_Task brief_: Starting at the top line and ending at the last, restate the records exactly.

───── Exercise inputs

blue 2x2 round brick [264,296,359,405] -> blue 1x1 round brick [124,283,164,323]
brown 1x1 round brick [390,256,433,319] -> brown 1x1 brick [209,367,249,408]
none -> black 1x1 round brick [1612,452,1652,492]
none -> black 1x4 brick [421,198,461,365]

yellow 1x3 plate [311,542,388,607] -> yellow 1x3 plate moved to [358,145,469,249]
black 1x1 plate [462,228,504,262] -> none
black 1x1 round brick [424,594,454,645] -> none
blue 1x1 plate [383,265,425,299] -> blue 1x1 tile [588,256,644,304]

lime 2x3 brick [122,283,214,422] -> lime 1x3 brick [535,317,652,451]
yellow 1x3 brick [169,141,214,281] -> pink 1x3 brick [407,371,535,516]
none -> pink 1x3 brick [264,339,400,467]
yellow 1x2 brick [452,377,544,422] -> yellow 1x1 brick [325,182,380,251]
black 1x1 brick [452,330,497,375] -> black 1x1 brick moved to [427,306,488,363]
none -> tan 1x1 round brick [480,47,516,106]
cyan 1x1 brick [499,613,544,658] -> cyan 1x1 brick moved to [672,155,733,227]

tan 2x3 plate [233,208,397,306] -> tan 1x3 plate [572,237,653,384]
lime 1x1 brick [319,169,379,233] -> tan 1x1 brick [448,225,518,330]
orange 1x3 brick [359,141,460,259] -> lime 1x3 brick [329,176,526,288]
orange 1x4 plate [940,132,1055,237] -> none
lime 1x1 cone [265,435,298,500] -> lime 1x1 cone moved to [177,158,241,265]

──────────

_Task solution_:
blue 2x2 round brick [264,296,359,405] -> blue 1x1 round brick [124,283,164,323]
brown 1x1 round brick [390,256,433,319] -> brown 1x1 brick [209,367,249,408]
none -> black 1x1 round brick [1612,452,1652,492]
none -> black 1x4 brick [421,198,461,365]

yellow 1x3 plate [311,542,388,607] -> yellow 1x3 plate moved to [358,145,469,249]
black 1x1 plate [462,228,504,262] -> none
black 1x1 round brick [424,594,454,645] -> none
blue 1x1 plate [383,265,425,299] -> blue 1x1 tile [588,256,644,304]

lime 2x3 brick [122,283,214,422] -> lime 1x3 brick [535,317,652,451]
yellow 1x3 brick [169,141,214,281] -> pink 1x3 brick [407,371,535,516]
none -> pink 1x3 brick [264,339,400,467]
yellow 1x2 brick [452,377,544,422] -> yellow 1x1 brick [325,182,380,251]
black 1x1 brick [452,330,497,375] -> black 1x1 brick moved to [427,306,488,363]
none -> tan 1x1 round brick [480,47,516,106]
cyan 1x1 brick [499,613,544,658] -> cyan 1x1 brick moved to [672,155,733,227]

tan 2x3 plate [233,208,397,306] -> tan 1x3 plate [572,237,653,384]
lime 1x1 brick [319,169,379,233] -> tan 1x1 brick [448,225,518,330]
orange 1x3 brick [359,141,460,259] -> lime 1x3 brick [329,176,526,288]
orange 1x4 plate [940,132,1055,237] -> none
lime 1x1 cone [265,435,298,500] -> lime 1x1 cone moved to [177,158,241,265]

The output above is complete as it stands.